• [What you have to do]
Each line from the one that has "D1: diode (A" through the end of the entries below must be written out exactly; leave out all other lines.

Segment Open

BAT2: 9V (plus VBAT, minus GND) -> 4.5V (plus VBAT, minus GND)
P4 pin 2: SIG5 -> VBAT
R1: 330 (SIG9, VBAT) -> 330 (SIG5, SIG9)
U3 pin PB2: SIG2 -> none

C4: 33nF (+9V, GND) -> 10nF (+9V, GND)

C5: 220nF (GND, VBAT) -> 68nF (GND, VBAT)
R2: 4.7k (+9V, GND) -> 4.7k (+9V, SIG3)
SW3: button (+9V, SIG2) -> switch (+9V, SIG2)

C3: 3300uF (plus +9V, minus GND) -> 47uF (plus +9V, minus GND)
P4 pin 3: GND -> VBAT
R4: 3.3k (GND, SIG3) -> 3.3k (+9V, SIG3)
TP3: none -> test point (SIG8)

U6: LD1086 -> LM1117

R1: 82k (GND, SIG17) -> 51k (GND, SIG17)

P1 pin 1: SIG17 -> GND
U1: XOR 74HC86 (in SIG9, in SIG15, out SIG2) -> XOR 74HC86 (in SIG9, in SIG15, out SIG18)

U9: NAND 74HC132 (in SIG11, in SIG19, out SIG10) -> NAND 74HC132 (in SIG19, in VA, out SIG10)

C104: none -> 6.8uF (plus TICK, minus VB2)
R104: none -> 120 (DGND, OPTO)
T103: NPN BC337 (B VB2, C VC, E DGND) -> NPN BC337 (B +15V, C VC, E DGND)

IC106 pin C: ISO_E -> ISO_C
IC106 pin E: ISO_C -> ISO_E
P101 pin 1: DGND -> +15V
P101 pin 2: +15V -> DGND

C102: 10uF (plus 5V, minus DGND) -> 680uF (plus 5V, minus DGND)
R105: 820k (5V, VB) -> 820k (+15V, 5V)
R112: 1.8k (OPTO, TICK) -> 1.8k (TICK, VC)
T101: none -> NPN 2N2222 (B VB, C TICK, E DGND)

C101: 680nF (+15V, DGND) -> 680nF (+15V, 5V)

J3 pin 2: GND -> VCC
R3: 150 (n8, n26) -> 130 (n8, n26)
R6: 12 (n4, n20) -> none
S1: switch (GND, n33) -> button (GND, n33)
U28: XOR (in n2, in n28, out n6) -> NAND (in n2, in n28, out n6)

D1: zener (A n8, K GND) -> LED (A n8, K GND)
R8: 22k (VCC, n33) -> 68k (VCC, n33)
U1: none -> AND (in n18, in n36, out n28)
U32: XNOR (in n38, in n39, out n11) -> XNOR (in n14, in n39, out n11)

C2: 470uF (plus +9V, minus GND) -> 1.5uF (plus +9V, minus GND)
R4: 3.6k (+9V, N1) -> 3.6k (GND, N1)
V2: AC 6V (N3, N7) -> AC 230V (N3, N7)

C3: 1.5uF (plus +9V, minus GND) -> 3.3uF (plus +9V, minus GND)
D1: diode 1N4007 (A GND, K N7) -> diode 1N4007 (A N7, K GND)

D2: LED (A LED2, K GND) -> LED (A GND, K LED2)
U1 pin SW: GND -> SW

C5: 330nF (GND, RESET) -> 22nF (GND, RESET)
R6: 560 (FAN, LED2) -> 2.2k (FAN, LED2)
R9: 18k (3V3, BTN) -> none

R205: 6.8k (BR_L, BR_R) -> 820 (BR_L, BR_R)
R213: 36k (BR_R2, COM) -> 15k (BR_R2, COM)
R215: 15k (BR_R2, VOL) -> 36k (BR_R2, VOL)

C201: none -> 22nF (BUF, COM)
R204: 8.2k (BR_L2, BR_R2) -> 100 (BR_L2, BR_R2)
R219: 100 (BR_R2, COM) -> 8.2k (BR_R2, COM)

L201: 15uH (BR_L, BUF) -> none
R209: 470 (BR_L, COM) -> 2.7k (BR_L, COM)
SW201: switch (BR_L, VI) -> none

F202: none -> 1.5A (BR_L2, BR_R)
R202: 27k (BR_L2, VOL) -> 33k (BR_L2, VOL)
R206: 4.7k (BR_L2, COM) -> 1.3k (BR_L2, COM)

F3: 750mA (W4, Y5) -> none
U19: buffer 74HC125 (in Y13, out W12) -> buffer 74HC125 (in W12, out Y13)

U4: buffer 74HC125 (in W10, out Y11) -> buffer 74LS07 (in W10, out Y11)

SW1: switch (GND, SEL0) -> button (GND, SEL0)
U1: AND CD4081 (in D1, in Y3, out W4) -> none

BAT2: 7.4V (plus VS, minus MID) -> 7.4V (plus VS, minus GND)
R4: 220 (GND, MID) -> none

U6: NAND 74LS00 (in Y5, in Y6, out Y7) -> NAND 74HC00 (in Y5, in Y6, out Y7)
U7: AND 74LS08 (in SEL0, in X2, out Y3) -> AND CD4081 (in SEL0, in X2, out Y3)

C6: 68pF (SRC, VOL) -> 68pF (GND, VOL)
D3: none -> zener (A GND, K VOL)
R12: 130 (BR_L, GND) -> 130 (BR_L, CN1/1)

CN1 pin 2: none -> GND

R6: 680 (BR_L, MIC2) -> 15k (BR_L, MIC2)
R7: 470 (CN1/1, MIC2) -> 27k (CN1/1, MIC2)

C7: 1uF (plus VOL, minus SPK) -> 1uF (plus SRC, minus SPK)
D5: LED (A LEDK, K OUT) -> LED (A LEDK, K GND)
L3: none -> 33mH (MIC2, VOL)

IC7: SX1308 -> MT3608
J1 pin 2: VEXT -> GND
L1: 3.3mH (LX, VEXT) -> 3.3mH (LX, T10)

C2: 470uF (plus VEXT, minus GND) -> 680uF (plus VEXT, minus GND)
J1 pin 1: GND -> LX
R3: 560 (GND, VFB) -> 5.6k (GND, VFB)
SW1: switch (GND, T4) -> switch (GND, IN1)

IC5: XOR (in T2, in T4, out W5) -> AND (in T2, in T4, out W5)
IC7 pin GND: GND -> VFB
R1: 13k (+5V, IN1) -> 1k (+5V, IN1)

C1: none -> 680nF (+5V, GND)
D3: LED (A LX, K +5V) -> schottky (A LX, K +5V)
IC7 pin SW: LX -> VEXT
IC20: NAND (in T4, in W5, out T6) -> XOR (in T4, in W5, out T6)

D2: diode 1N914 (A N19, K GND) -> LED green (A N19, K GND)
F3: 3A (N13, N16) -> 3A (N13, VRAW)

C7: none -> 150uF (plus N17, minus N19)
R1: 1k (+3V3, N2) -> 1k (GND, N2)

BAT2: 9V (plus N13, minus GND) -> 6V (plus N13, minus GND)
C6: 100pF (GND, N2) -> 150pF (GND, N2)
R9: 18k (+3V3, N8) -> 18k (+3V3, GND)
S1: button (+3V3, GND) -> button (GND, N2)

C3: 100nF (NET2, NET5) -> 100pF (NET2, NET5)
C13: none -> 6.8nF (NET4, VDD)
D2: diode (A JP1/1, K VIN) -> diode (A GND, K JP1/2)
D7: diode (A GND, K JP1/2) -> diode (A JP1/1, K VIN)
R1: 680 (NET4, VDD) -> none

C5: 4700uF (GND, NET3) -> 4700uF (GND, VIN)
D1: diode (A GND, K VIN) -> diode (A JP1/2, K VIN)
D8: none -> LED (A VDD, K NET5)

Segment Closed

• [Result of the task]
D1: diode (A GND, K VIN) -> diode (A JP1/2, K VIN)
D8: none -> LED (A VDD, K NET5)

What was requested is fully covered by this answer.